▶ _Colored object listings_

BEGIN

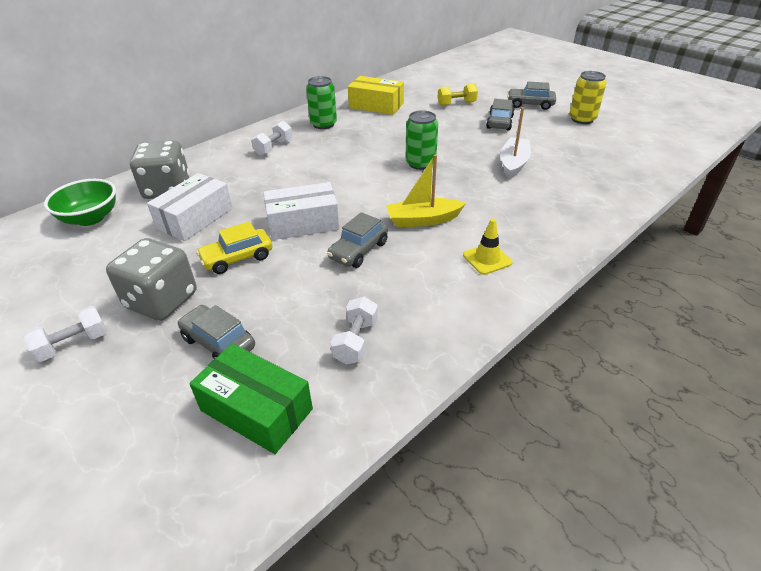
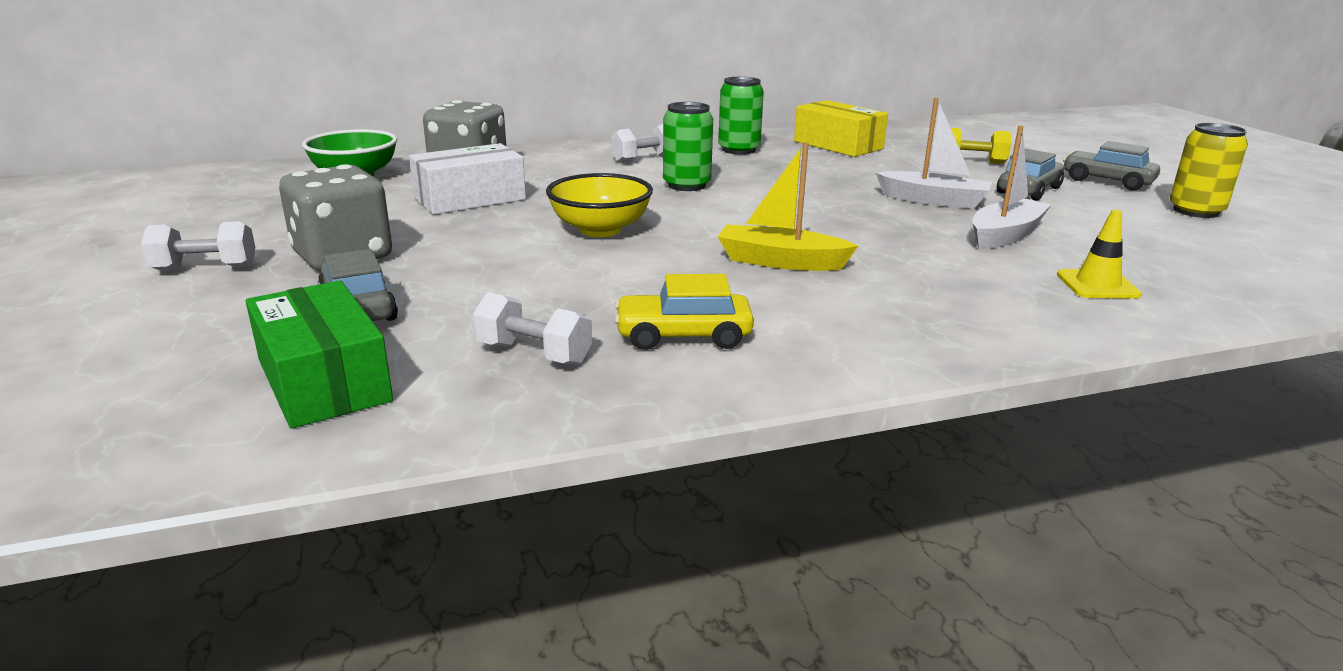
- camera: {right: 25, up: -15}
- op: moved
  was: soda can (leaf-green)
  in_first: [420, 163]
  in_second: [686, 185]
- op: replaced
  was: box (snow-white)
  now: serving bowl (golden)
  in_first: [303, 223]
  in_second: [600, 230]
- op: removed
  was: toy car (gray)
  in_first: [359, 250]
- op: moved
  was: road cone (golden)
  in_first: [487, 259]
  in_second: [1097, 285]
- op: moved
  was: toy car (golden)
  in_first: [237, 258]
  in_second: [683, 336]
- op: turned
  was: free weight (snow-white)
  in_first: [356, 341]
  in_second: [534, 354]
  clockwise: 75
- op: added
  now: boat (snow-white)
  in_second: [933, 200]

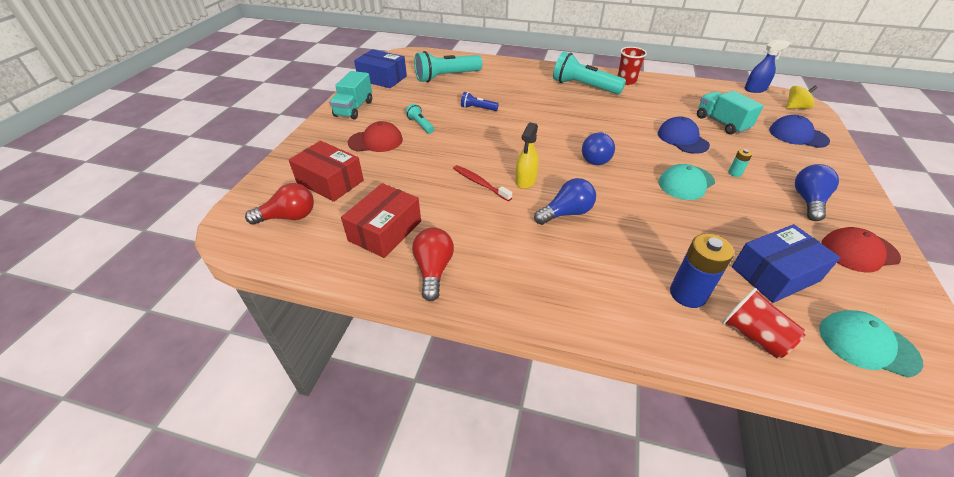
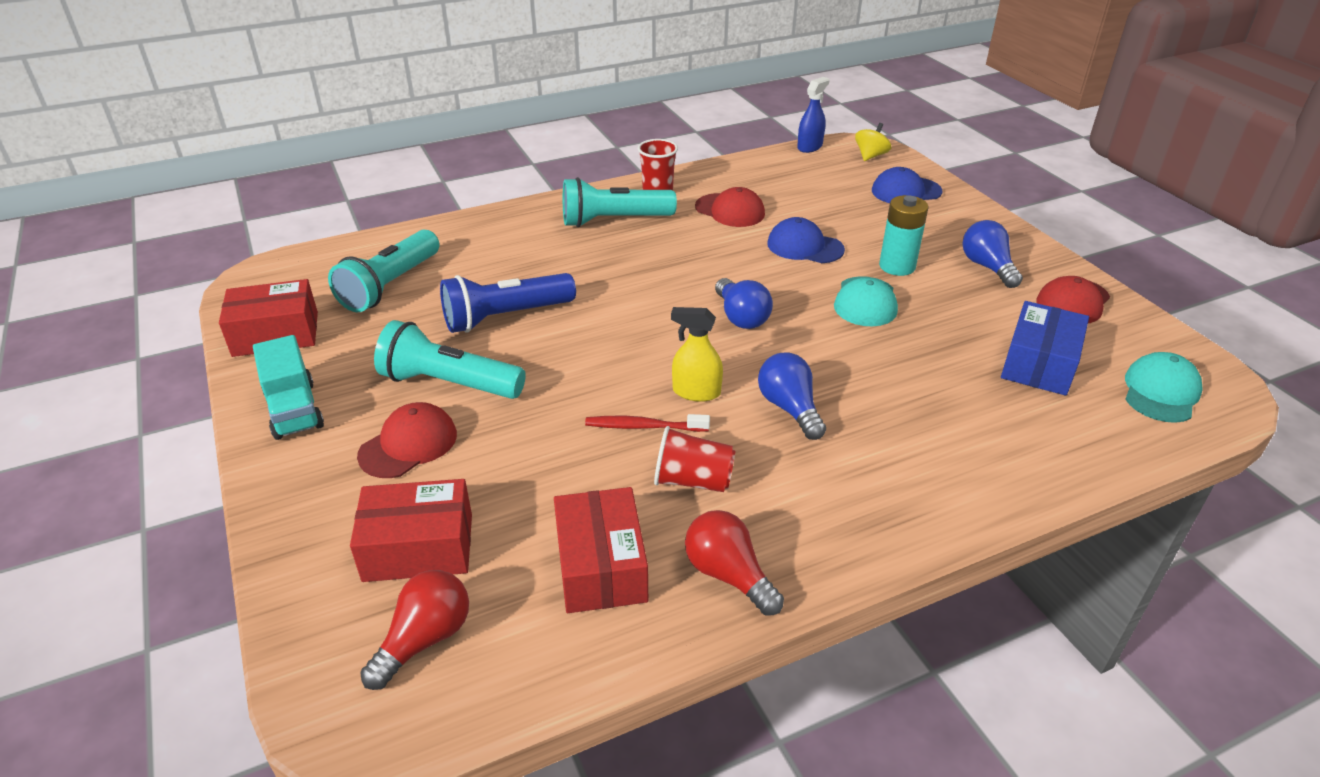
- camera: {right: -40, up: -5}
- op: recoloured
  was: box (blue)
  now: box (scarlet)
  in_first: [382, 78]
  in_second: [276, 334]
- op: removed
  was: lorry (turquoise)
  in_first: [721, 123]
- op: resized
  was: torch (blue)
  in_first: [477, 108]
  in_second: [505, 317]
  ratio: 2.01
- op: resized
  was: torch (turquoise)
  in_first: [420, 125]
  in_second: [449, 383]
  ratio: 2.01
- op: turned
  was: sprayer (golden)
  in_first: [525, 181]
  in_second: [696, 392]
  clockwise: 120
- op: resized
  was: power cell (turquoise)
  in_first: [734, 173]
  in_second: [897, 266]
  ratio: 2.07
- op: turned
  was: lightbulb (blue)
  in_first: [566, 213]
  in_second: [789, 408]
  clockwise: -45
- op: removed
  was: power cell (blue)
  in_first: [687, 294]
- op: moved
  was: cup (scarlet)
  in_first: [753, 335]
  in_second: [693, 480]
- op: turned
  was: cap (turquoise)
  in_first: [867, 345]
  in_second: [1160, 392]
  clockwise: 135
- op: added
  now: cap (scarlet)
  in_second: [730, 210]

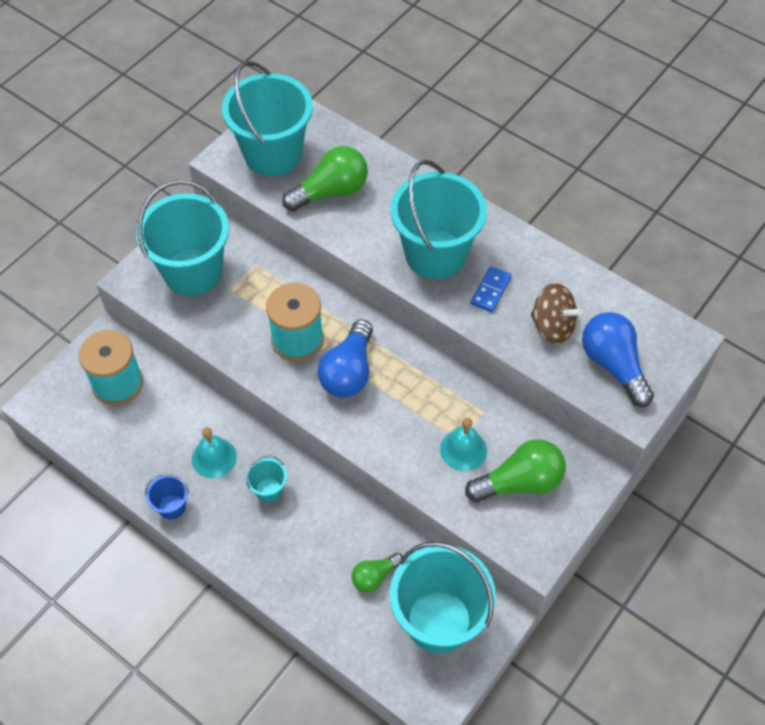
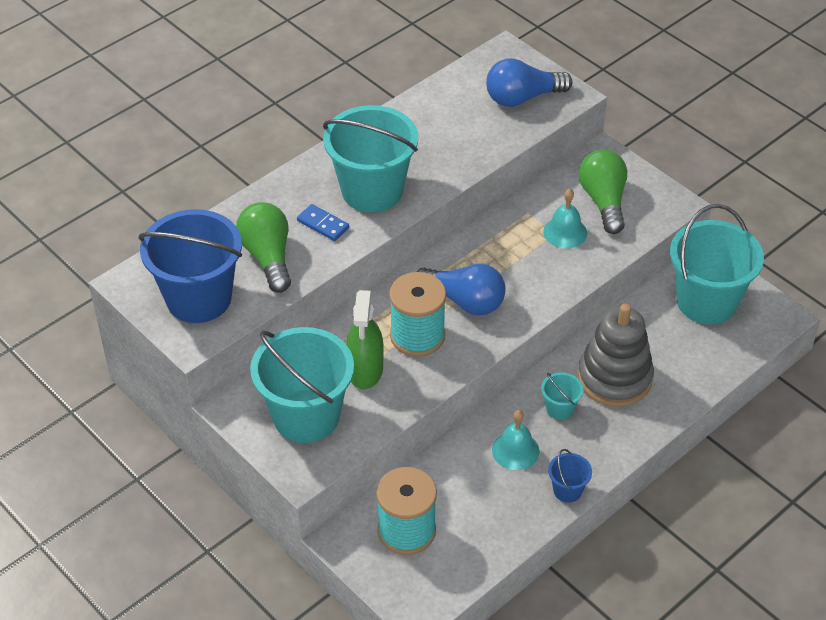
- camera: {right: -80, up: -10}
- op: recoloured
  was: pail (turquoise)
  now: pail (blue)
  in_first: [273, 154]
  in_second: [199, 298]
- op: moved
  was: domino piece (blue)
  in_first: [490, 290]
  in_second: [323, 224]
- op: removed
  was: whirligig (brown)
  in_first: [552, 326]
- op: removed
  was: lightbulb (leaf-green)
  in_first: [375, 576]
- op: added
  now: sprayer (leaf-green)
  in_second: [365, 370]
- op: added
  now: ring stacker (gray)
  in_second: [614, 378]

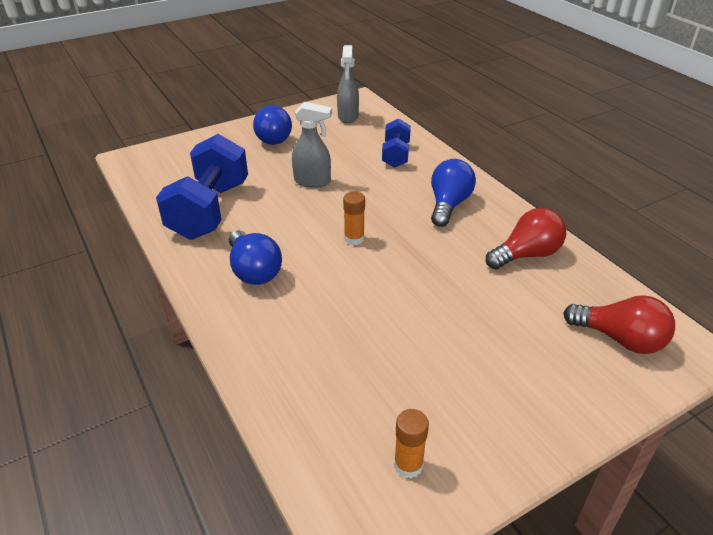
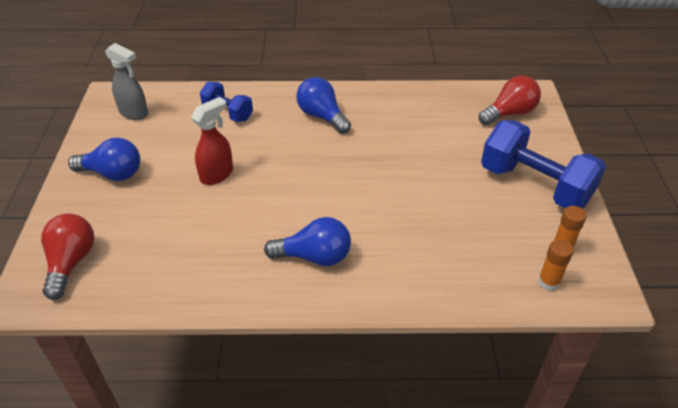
- camera: {right: -60, up: 5}
- op: recoloured
  was: sprayer (gray)
  now: sprayer (scarlet)
  in_first: [312, 181]
  in_second: [217, 174]
- op: moved
  was: free weight (blue)
  in_first: [209, 210]
  in_second: [534, 185]
- op: moved
  was: glue stick (bright orange)
  in_first: [354, 239]
  in_second: [548, 282]
- op: moved
  was: lightbulb (scarlet)
  in_first: [526, 255]
  in_second: [71, 263]

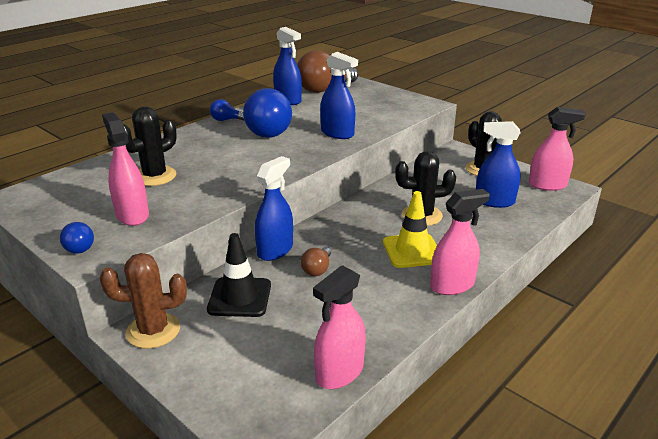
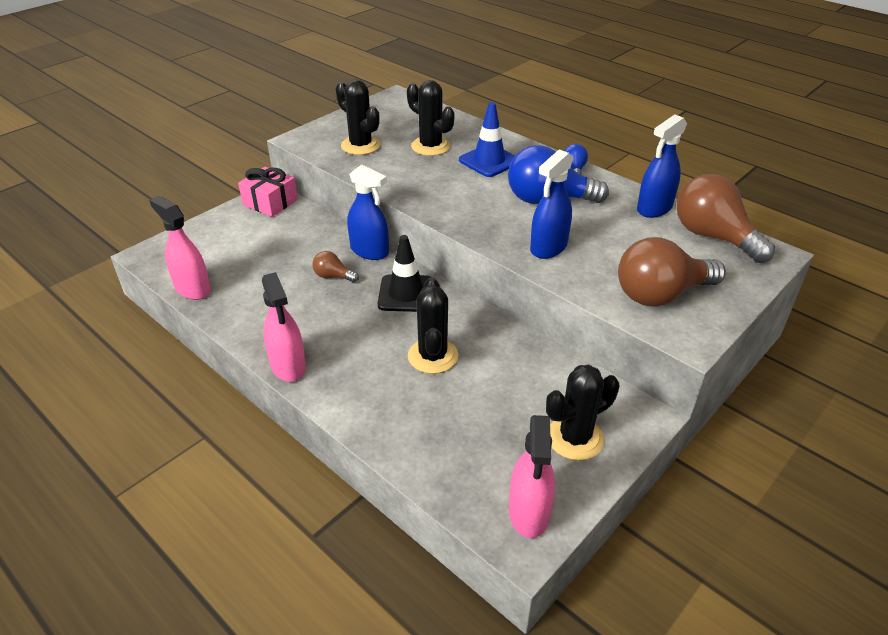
- camera: {right: 90, up: 10}
- op: replaced
  was: sprayer (rose-pink)
  now: saguaro cactus (ebony)
  in_first: [132, 215]
  in_second: [360, 145]
- op: removed
  was: sprayer (blue)
  in_first: [494, 201]
- op: removed
  was: road cone (golden)
  in_first: [412, 251]
- op: removed
  was: lightbulb (blue)
  in_first: [78, 247]
- op: moved
  was: road cone (ebony)
  in_first: [240, 297]
  in_second: [406, 293]
- op: replaced
  was: saguaro cactus (brown)
  now: present (rose-pink)
  in_first: [153, 330]
  in_second: [270, 202]
- op: added
  now: road cone (blue)
  in_second: [489, 161]
- op: added
  now: lightbulb (brown)
  in_second: [660, 294]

END

▶ _What you need to do_
Reprint the entries above exactly, images removed.

▶ _Solution to this problem_
- camera: {right: 25, up: -15}
- op: moved
  was: soda can (leaf-green)
  in_first: [420, 163]
  in_second: [686, 185]
- op: replaced
  was: box (snow-white)
  now: serving bowl (golden)
  in_first: [303, 223]
  in_second: [600, 230]
- op: removed
  was: toy car (gray)
  in_first: [359, 250]
- op: moved
  was: road cone (golden)
  in_first: [487, 259]
  in_second: [1097, 285]
- op: moved
  was: toy car (golden)
  in_first: [237, 258]
  in_second: [683, 336]
- op: turned
  was: free weight (snow-white)
  in_first: [356, 341]
  in_second: [534, 354]
  clockwise: 75
- op: added
  now: boat (snow-white)
  in_second: [933, 200]

- camera: {right: -40, up: -5}
- op: recoloured
  was: box (blue)
  now: box (scarlet)
  in_first: [382, 78]
  in_second: [276, 334]
- op: removed
  was: lorry (turquoise)
  in_first: [721, 123]
- op: resized
  was: torch (blue)
  in_first: [477, 108]
  in_second: [505, 317]
  ratio: 2.01
- op: resized
  was: torch (turquoise)
  in_first: [420, 125]
  in_second: [449, 383]
  ratio: 2.01
- op: turned
  was: sprayer (golden)
  in_first: [525, 181]
  in_second: [696, 392]
  clockwise: 120
- op: resized
  was: power cell (turquoise)
  in_first: [734, 173]
  in_second: [897, 266]
  ratio: 2.07
- op: turned
  was: lightbulb (blue)
  in_first: [566, 213]
  in_second: [789, 408]
  clockwise: -45
- op: removed
  was: power cell (blue)
  in_first: [687, 294]
- op: moved
  was: cup (scarlet)
  in_first: [753, 335]
  in_second: [693, 480]
- op: turned
  was: cap (turquoise)
  in_first: [867, 345]
  in_second: [1160, 392]
  clockwise: 135
- op: added
  now: cap (scarlet)
  in_second: [730, 210]

- camera: {right: -80, up: -10}
- op: recoloured
  was: pail (turquoise)
  now: pail (blue)
  in_first: [273, 154]
  in_second: [199, 298]
- op: moved
  was: domino piece (blue)
  in_first: [490, 290]
  in_second: [323, 224]
- op: removed
  was: whirligig (brown)
  in_first: [552, 326]
- op: removed
  was: lightbulb (leaf-green)
  in_first: [375, 576]
- op: added
  now: sprayer (leaf-green)
  in_second: [365, 370]
- op: added
  now: ring stacker (gray)
  in_second: [614, 378]

- camera: {right: -60, up: 5}
- op: recoloured
  was: sprayer (gray)
  now: sprayer (scarlet)
  in_first: [312, 181]
  in_second: [217, 174]
- op: moved
  was: free weight (blue)
  in_first: [209, 210]
  in_second: [534, 185]
- op: moved
  was: glue stick (bright orange)
  in_first: [354, 239]
  in_second: [548, 282]
- op: moved
  was: lightbulb (scarlet)
  in_first: [526, 255]
  in_second: [71, 263]

- camera: {right: 90, up: 10}
- op: replaced
  was: sprayer (rose-pink)
  now: saguaro cactus (ebony)
  in_first: [132, 215]
  in_second: [360, 145]
- op: removed
  was: sprayer (blue)
  in_first: [494, 201]
- op: removed
  was: road cone (golden)
  in_first: [412, 251]
- op: removed
  was: lightbulb (blue)
  in_first: [78, 247]
- op: moved
  was: road cone (ebony)
  in_first: [240, 297]
  in_second: [406, 293]
- op: replaced
  was: saguaro cactus (brown)
  now: present (rose-pink)
  in_first: [153, 330]
  in_second: [270, 202]
- op: added
  now: road cone (blue)
  in_second: [489, 161]
- op: added
  now: lightbulb (brown)
  in_second: [660, 294]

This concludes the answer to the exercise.